**RECORDS SHOWN:**
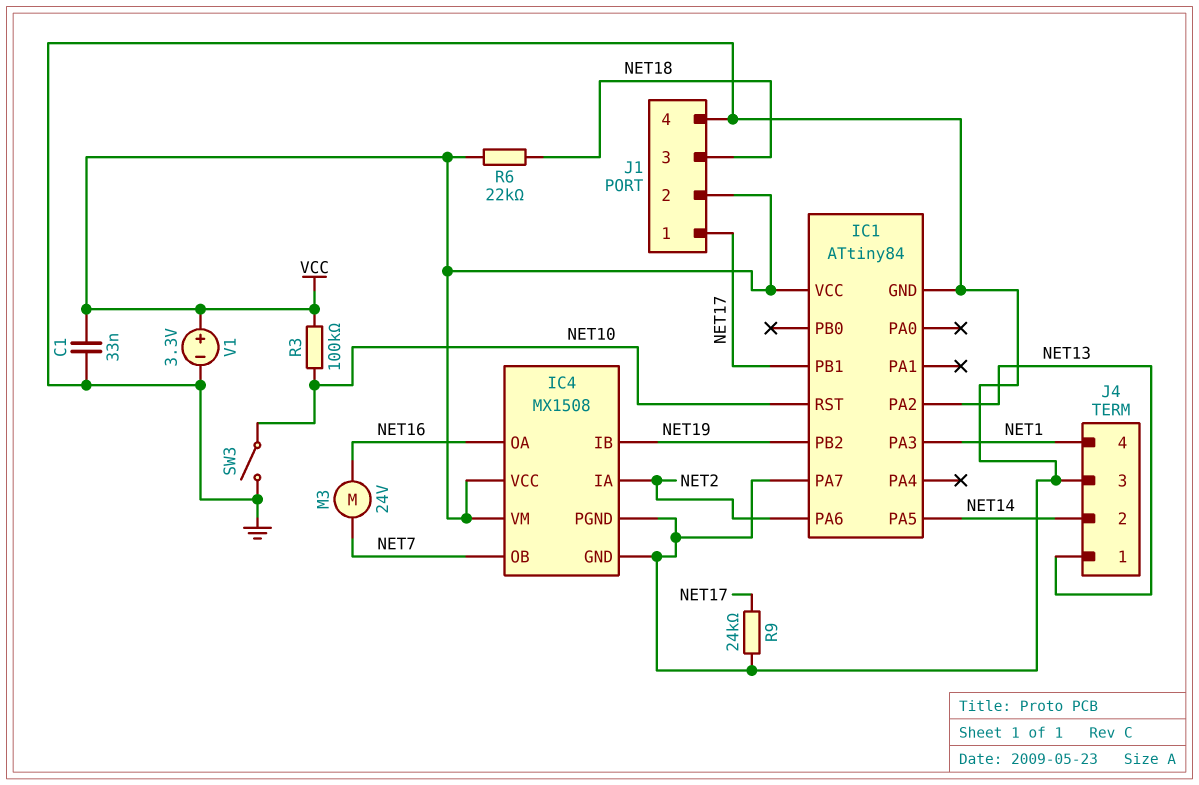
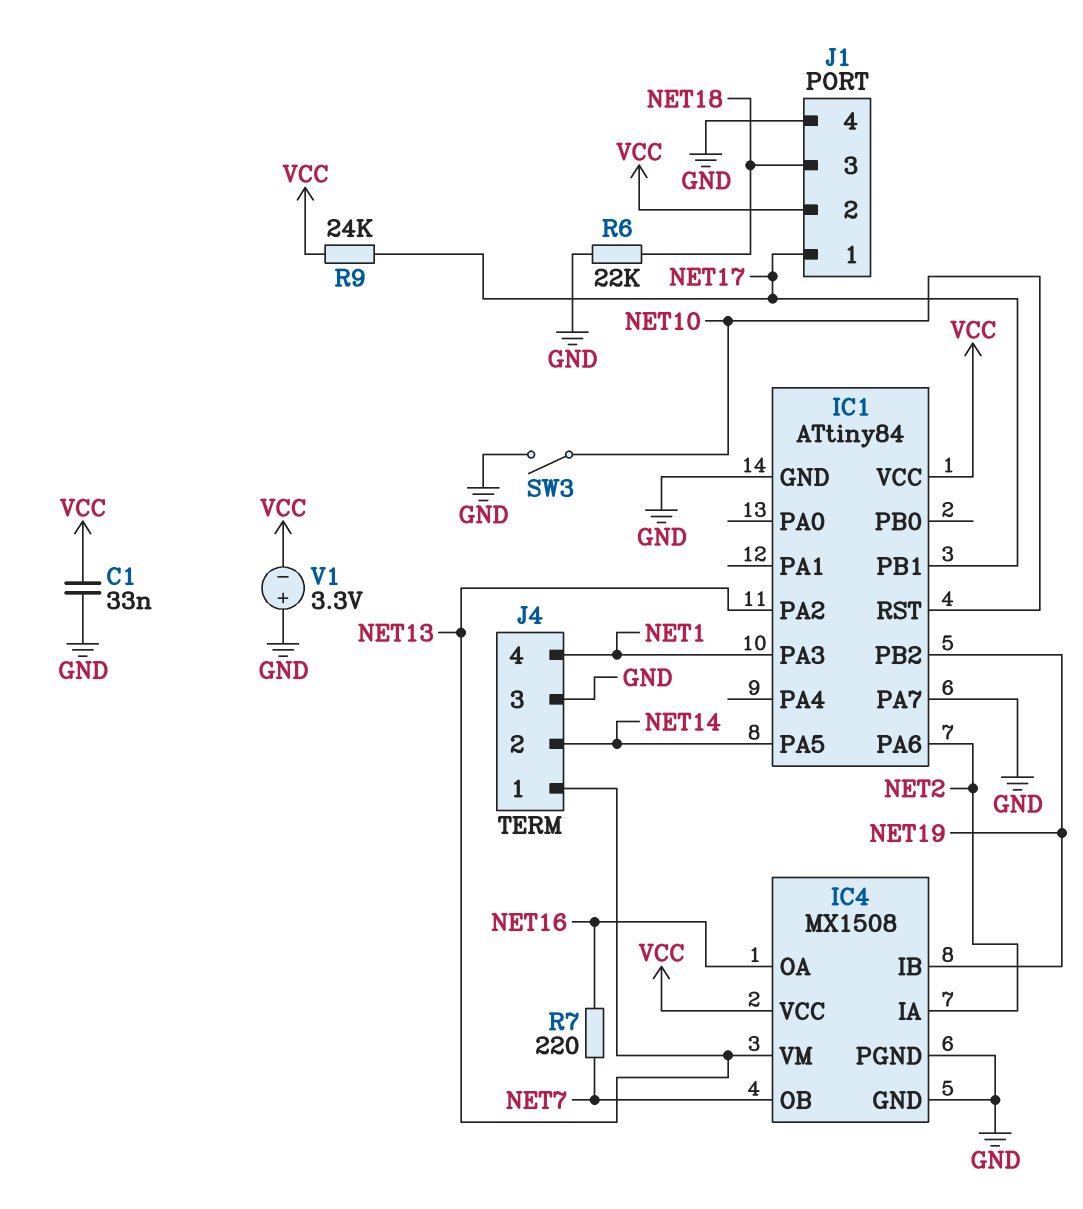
IC4 pin VM: VCC -> NET13
M3: motor 24V (NET7, NET16) -> none
R3: 100k (NET10, VCC) -> none
R6: 22k (NET18, VCC) -> 22k (GND, NET18)
R7: none -> 220 (NET7, NET16)
R9: 24k (GND, NET17) -> 24k (NET17, VCC)
V1: 3.3V (plus VCC, minus GND) -> 3.3V (plus GND, minus VCC)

**ASSIGNMENT:**
Tally lines in the listing above that include the word "none"; respond with that number only.

**RESPONSE TO THIS EXERCISE:**
3